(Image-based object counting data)

=== Begin Enclosure ===

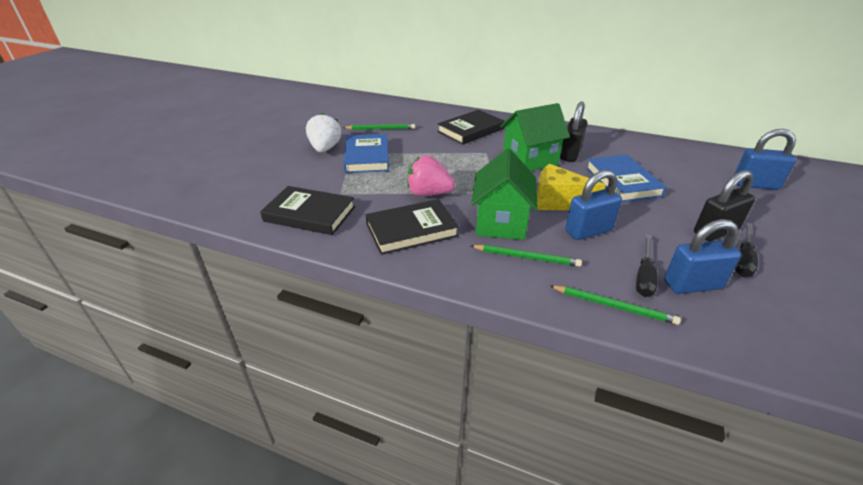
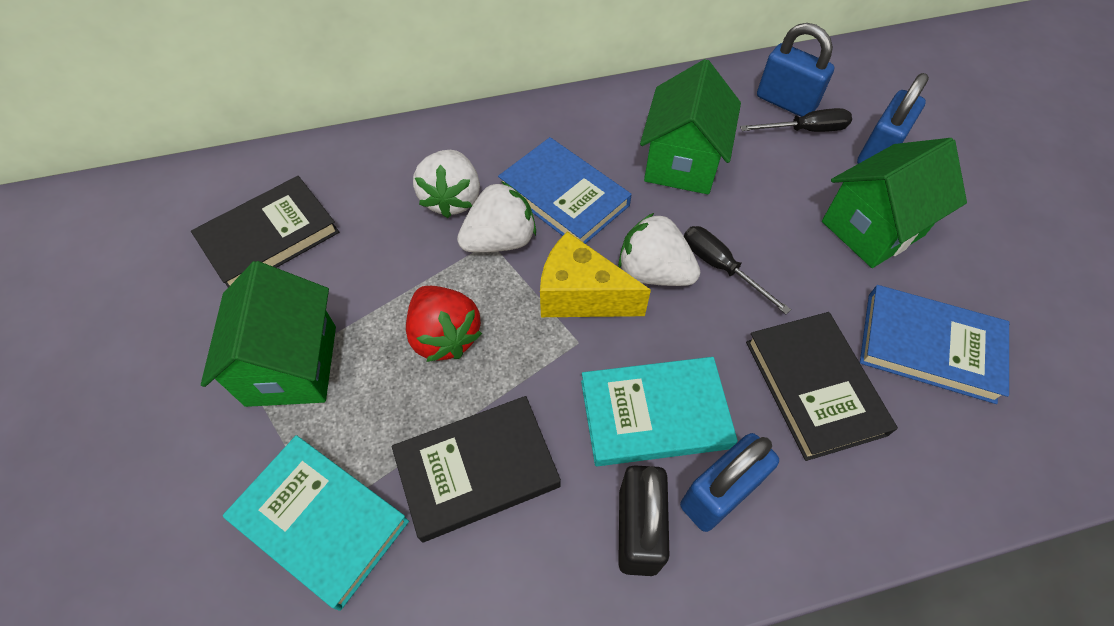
black padlock: [560,101,587,162] [694,170,755,241] = 2 -> [618,465,670,576] = 1
green house: [471,149,538,240] [500,103,570,171] = 2 -> [201,261,336,407] [640,59,741,194] [822,138,967,268] = 3
green pencil: [343,124,415,130] [471,245,582,267] [550,285,681,325] = 3 -> none = 0
pink strawberry: [407,155,455,196] = 1 -> none = 0
red strawberry: none = 0 -> [406,286,482,362] = 1
turquoise book: none = 0 -> [223,435,409,611] [581,357,738,466] = 2
white strawberry: [306,113,341,152] = 1 -> [413,150,480,218] [457,181,536,252] [618,213,700,286] = 3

=== End Enclosure ===

## Work required
Lines with "green" in the records above: copy every one of them.

## Exercise output
green house: [471,149,538,240] [500,103,570,171] = 2 -> [201,261,336,407] [640,59,741,194] [822,138,967,268] = 3
green pencil: [343,124,415,130] [471,245,582,267] [550,285,681,325] = 3 -> none = 0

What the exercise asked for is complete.